** EXERCISE INPUTS follows **
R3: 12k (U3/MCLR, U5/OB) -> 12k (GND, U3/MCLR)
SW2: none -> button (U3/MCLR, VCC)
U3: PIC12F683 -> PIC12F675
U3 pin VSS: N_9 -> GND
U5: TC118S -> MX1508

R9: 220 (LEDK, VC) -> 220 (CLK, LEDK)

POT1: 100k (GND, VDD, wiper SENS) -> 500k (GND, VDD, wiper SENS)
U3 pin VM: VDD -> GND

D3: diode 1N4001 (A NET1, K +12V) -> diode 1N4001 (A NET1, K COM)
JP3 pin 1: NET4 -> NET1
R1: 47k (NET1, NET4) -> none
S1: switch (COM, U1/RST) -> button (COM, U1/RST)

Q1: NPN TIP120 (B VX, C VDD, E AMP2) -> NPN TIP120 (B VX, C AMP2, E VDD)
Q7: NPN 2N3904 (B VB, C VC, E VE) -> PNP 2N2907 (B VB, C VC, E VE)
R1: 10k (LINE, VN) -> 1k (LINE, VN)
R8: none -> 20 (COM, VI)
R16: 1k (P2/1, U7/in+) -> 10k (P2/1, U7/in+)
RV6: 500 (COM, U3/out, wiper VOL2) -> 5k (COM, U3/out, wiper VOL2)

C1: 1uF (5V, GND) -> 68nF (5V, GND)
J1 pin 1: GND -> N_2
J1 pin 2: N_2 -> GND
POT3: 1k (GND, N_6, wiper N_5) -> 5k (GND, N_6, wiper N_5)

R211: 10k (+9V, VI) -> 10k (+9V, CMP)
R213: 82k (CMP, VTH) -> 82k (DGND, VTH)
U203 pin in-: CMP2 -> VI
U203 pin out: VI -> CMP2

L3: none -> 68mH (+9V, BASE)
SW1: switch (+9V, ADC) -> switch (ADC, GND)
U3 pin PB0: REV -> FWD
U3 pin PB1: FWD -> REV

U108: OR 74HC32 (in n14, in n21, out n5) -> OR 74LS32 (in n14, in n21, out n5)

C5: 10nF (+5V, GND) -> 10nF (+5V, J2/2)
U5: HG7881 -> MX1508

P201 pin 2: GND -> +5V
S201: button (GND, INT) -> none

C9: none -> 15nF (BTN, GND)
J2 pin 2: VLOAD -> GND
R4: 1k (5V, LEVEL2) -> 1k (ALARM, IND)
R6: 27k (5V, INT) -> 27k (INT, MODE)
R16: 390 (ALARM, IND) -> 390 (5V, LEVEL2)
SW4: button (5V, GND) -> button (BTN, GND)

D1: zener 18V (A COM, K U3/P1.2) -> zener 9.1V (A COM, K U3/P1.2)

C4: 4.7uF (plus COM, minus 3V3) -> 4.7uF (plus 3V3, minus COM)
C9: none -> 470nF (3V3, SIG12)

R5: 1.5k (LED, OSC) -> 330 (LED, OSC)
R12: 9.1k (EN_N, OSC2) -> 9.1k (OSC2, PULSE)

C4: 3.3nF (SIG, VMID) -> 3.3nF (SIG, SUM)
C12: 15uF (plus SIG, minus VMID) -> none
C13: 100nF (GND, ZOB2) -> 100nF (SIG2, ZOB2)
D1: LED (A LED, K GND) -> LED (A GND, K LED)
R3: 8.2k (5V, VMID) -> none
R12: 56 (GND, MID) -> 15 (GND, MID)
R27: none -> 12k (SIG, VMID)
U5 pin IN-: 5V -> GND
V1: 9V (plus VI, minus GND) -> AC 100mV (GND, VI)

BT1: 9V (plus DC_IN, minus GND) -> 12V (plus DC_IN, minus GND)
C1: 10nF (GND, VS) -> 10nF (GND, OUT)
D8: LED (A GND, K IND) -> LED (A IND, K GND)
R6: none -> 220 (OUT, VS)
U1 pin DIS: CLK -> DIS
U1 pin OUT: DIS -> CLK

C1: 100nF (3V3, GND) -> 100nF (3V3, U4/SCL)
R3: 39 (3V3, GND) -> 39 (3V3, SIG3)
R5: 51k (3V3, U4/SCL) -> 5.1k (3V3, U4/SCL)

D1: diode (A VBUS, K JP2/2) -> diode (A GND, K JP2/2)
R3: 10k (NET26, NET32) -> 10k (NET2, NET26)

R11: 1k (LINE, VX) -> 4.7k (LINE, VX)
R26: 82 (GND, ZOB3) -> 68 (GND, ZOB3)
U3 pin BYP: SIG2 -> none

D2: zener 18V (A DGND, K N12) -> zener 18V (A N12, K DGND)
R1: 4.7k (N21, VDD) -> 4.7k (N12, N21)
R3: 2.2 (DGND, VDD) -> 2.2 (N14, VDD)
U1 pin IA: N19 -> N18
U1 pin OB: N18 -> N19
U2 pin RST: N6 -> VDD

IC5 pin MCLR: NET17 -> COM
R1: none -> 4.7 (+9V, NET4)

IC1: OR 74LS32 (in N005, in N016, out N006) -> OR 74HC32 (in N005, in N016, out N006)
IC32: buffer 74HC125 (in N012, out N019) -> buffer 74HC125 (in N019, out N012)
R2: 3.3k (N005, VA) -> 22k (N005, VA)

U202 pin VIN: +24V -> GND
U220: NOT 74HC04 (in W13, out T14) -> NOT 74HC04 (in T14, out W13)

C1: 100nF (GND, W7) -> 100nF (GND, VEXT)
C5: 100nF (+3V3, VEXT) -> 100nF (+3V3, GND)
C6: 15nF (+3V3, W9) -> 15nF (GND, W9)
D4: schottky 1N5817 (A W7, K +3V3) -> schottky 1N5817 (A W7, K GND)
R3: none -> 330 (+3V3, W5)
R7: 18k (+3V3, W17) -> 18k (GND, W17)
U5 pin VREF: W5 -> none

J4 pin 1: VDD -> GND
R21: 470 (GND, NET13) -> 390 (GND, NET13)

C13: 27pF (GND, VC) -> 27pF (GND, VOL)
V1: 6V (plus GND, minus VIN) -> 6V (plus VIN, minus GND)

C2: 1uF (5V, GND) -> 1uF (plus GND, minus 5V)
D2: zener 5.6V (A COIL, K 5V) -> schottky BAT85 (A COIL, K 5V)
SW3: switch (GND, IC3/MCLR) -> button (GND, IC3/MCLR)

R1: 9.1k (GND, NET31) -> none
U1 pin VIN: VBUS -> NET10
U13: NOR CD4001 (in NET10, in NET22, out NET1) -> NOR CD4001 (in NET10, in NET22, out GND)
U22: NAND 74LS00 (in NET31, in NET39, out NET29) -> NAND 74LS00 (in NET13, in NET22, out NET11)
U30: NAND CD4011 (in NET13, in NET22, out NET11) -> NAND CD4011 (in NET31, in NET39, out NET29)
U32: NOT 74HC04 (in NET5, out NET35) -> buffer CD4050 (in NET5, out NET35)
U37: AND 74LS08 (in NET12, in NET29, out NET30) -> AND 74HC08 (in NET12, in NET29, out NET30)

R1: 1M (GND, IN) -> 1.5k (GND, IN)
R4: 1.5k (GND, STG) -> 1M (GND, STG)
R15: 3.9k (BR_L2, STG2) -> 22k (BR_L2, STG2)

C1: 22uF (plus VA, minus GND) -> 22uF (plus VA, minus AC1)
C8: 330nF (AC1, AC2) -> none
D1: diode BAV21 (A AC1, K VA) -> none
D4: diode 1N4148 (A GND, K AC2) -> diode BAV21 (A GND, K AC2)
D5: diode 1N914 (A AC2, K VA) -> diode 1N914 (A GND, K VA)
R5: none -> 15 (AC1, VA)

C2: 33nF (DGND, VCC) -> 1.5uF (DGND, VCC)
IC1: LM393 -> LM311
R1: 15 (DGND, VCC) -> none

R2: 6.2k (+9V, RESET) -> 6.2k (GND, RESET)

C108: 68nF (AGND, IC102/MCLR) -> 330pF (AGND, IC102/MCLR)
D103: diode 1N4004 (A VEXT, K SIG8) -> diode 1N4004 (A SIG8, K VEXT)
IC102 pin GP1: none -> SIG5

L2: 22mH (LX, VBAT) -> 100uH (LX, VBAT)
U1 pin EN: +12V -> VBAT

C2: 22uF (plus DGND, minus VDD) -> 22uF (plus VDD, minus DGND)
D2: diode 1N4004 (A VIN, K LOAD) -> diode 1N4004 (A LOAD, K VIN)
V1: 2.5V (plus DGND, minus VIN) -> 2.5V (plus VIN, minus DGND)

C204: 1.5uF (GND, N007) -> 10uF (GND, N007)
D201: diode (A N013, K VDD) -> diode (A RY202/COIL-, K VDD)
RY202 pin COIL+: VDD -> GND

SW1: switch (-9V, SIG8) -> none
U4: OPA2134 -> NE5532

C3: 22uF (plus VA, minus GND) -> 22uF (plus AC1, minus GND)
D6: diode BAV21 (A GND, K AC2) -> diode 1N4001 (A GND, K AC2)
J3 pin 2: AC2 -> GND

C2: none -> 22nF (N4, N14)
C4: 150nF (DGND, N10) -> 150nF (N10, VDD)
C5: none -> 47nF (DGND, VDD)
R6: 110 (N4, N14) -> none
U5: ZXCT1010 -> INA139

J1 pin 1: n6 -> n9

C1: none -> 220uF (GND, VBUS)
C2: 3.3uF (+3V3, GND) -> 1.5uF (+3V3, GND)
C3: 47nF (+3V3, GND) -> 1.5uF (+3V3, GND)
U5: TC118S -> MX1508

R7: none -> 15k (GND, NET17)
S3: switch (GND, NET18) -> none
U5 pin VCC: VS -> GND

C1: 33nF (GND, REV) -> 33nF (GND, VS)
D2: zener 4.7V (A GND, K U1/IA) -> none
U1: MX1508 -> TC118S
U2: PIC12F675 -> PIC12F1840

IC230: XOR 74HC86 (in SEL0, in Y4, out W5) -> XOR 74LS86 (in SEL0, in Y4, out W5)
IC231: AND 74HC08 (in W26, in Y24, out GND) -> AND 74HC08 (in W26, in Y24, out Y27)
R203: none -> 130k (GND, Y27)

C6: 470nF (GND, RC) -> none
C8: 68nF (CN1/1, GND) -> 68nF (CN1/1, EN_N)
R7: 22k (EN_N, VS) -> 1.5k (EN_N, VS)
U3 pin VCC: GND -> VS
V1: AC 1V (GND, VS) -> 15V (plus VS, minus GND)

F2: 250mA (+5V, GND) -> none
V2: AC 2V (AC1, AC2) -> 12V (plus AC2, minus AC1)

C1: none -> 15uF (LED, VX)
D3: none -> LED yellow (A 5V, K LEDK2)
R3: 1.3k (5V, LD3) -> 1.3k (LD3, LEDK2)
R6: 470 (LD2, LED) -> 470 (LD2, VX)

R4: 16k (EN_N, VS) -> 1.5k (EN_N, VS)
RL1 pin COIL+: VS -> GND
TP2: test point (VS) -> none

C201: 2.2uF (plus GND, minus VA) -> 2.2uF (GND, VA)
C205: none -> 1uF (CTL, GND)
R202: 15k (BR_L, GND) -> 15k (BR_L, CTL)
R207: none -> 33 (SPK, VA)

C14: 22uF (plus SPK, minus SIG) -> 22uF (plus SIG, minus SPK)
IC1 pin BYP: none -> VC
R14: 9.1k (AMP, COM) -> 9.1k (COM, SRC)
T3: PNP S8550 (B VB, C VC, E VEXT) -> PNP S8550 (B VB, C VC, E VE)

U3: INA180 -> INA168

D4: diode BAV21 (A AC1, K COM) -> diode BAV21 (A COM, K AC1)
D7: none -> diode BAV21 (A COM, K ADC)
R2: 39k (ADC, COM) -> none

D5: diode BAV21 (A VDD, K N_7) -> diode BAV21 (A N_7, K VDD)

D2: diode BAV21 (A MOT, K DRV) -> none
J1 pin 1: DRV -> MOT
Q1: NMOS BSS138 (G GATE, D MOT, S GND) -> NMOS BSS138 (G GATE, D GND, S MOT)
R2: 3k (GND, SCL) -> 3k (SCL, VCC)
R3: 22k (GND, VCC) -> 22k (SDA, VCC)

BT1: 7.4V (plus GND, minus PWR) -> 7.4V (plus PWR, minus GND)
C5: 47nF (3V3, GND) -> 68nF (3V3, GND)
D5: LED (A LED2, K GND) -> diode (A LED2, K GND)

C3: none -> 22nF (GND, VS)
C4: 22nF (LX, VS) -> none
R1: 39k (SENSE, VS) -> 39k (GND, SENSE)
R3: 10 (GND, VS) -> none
** End of EXERCISE INPUTS **
Each line above from the one with "SW3: switch (GND, IC3/MCLR)" up to and including the one with "D2: diode 1N4004" must be set down exactly, and no line outside that span may appear.

EXERCISE RESULT ▸
SW3: switch (GND, IC3/MCLR) -> button (GND, IC3/MCLR)

R1: 9.1k (GND, NET31) -> none
U1 pin VIN: VBUS -> NET10
U13: NOR CD4001 (in NET10, in NET22, out NET1) -> NOR CD4001 (in NET10, in NET22, out GND)
U22: NAND 74LS00 (in NET31, in NET39, out NET29) -> NAND 74LS00 (in NET13, in NET22, out NET11)
U30: NAND CD4011 (in NET13, in NET22, out NET11) -> NAND CD4011 (in NET31, in NET39, out NET29)
U32: NOT 74HC04 (in NET5, out NET35) -> buffer CD4050 (in NET5, out NET35)
U37: AND 74LS08 (in NET12, in NET29, out NET30) -> AND 74HC08 (in NET12, in NET29, out NET30)

R1: 1M (GND, IN) -> 1.5k (GND, IN)
R4: 1.5k (GND, STG) -> 1M (GND, STG)
R15: 3.9k (BR_L2, STG2) -> 22k (BR_L2, STG2)

C1: 22uF (plus VA, minus GND) -> 22uF (plus VA, minus AC1)
C8: 330nF (AC1, AC2) -> none
D1: diode BAV21 (A AC1, K VA) -> none
D4: diode 1N4148 (A GND, K AC2) -> diode BAV21 (A GND, K AC2)
D5: diode 1N914 (A AC2, K VA) -> diode 1N914 (A GND, K VA)
R5: none -> 15 (AC1, VA)

C2: 33nF (DGND, VCC) -> 1.5uF (DGND, VCC)
IC1: LM393 -> LM311
R1: 15 (DGND, VCC) -> none

R2: 6.2k (+9V, RESET) -> 6.2k (GND, RESET)

C108: 68nF (AGND, IC102/MCLR) -> 330pF (AGND, IC102/MCLR)
D103: diode 1N4004 (A VEXT, K SIG8) -> diode 1N4004 (A SIG8, K VEXT)
IC102 pin GP1: none -> SIG5

L2: 22mH (LX, VBAT) -> 100uH (LX, VBAT)
U1 pin EN: +12V -> VBAT

C2: 22uF (plus DGND, minus VDD) -> 22uF (plus VDD, minus DGND)
D2: diode 1N4004 (A VIN, K LOAD) -> diode 1N4004 (A LOAD, K VIN)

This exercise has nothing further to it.